■ Problem statement
Will you output the entries below exactly, skipping every image they contain?

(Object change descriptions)
=== Section Start ===

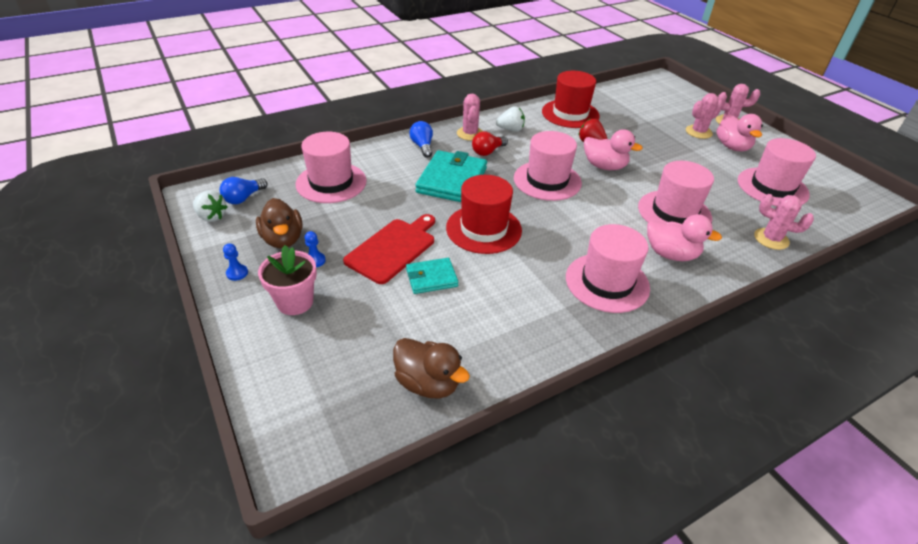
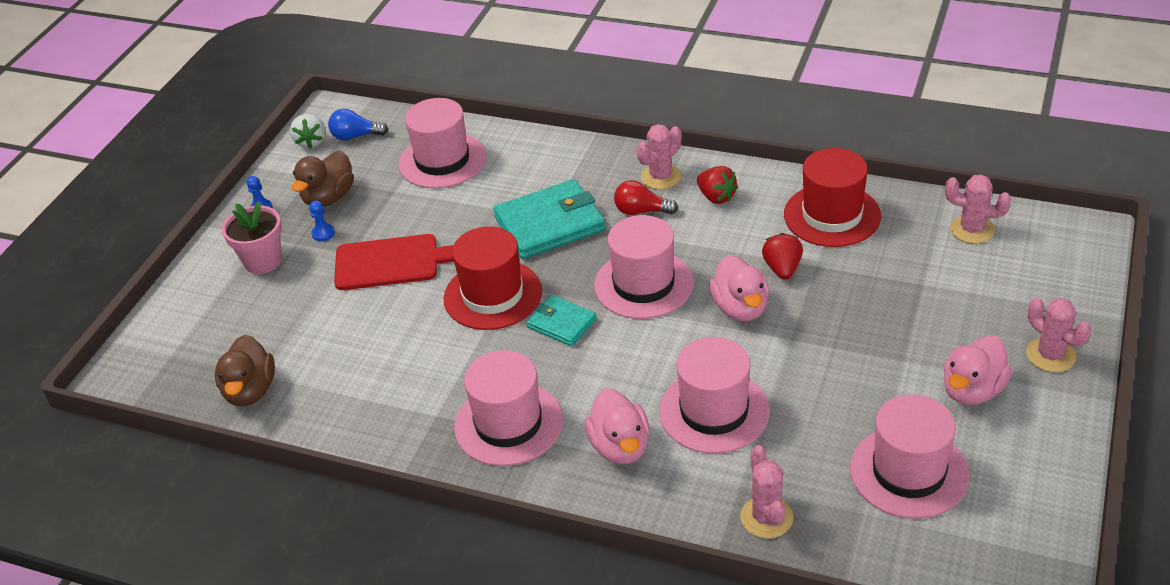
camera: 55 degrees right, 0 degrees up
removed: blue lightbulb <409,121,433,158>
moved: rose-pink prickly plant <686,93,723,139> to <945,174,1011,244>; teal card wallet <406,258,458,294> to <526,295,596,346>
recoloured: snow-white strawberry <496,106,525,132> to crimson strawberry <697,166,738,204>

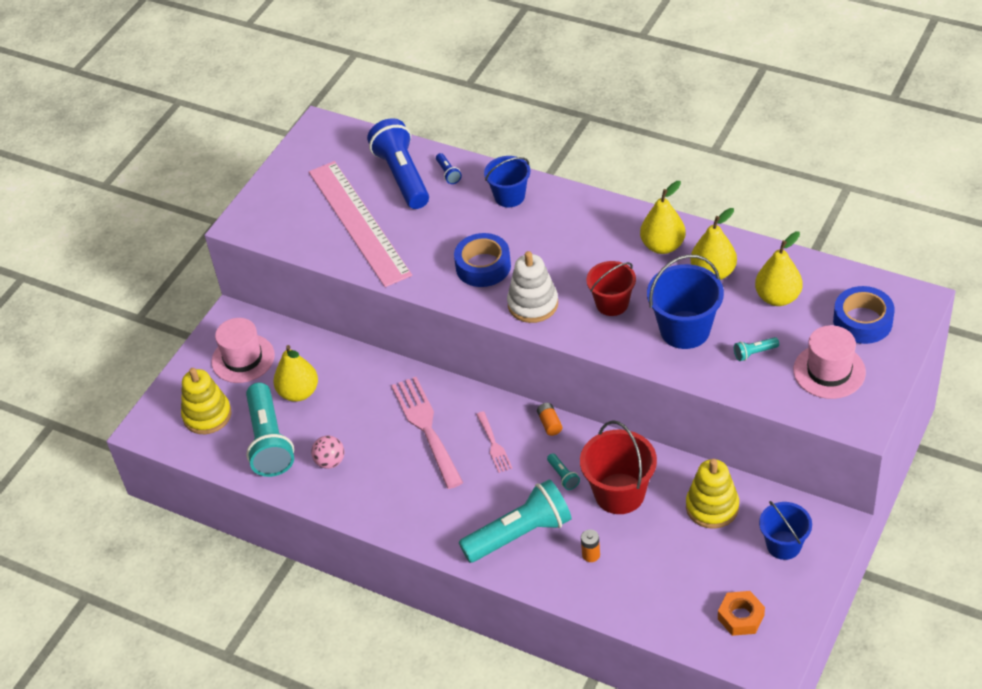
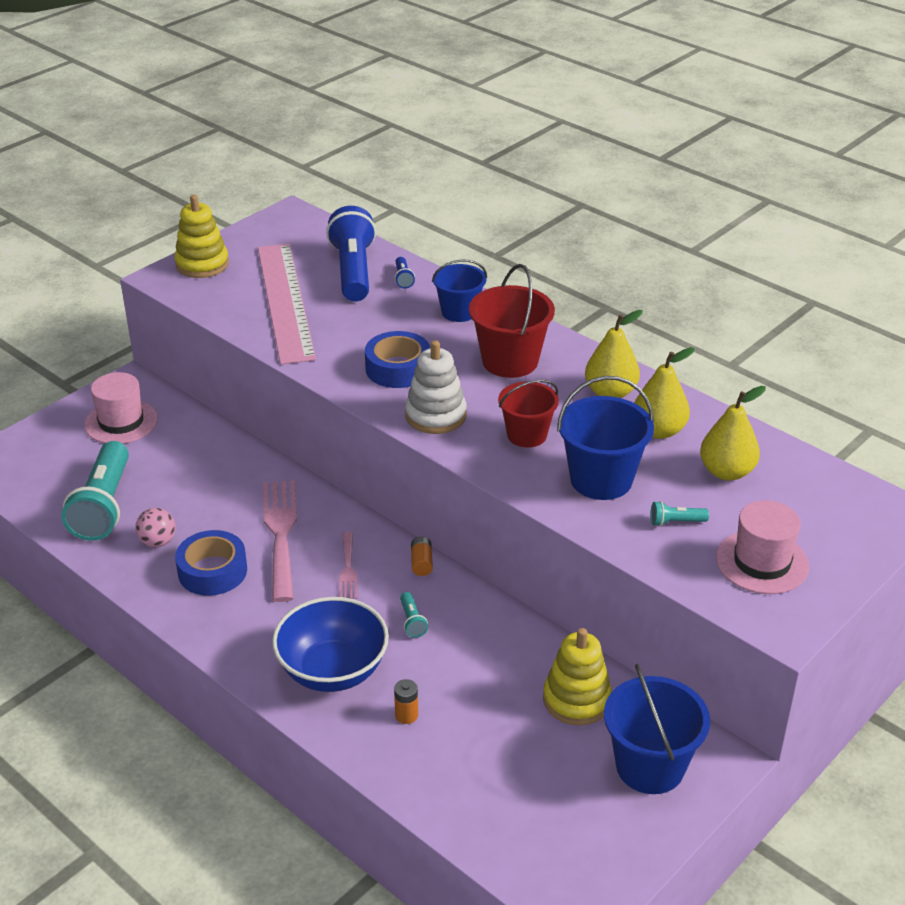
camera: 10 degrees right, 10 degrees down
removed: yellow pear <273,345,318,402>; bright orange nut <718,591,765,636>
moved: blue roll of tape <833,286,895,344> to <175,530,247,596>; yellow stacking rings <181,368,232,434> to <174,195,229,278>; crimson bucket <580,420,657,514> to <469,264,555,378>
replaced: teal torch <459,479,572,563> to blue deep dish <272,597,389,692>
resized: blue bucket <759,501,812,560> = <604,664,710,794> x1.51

=== Section End ===

■ Response to this exercise
camera: 55 degrees right, 0 degrees up
removed: blue lightbulb <409,121,433,158>
moved: rose-pink prickly plant <686,93,723,139> to <945,174,1011,244>; teal card wallet <406,258,458,294> to <526,295,596,346>
recoloured: snow-white strawberry <496,106,525,132> to crimson strawberry <697,166,738,204>

camera: 10 degrees right, 10 degrees down
removed: yellow pear <273,345,318,402>; bright orange nut <718,591,765,636>
moved: blue roll of tape <833,286,895,344> to <175,530,247,596>; yellow stacking rings <181,368,232,434> to <174,195,229,278>; crimson bucket <580,420,657,514> to <469,264,555,378>
replaced: teal torch <459,479,572,563> to blue deep dish <272,597,389,692>
resized: blue bucket <759,501,812,560> = <604,664,710,794> x1.51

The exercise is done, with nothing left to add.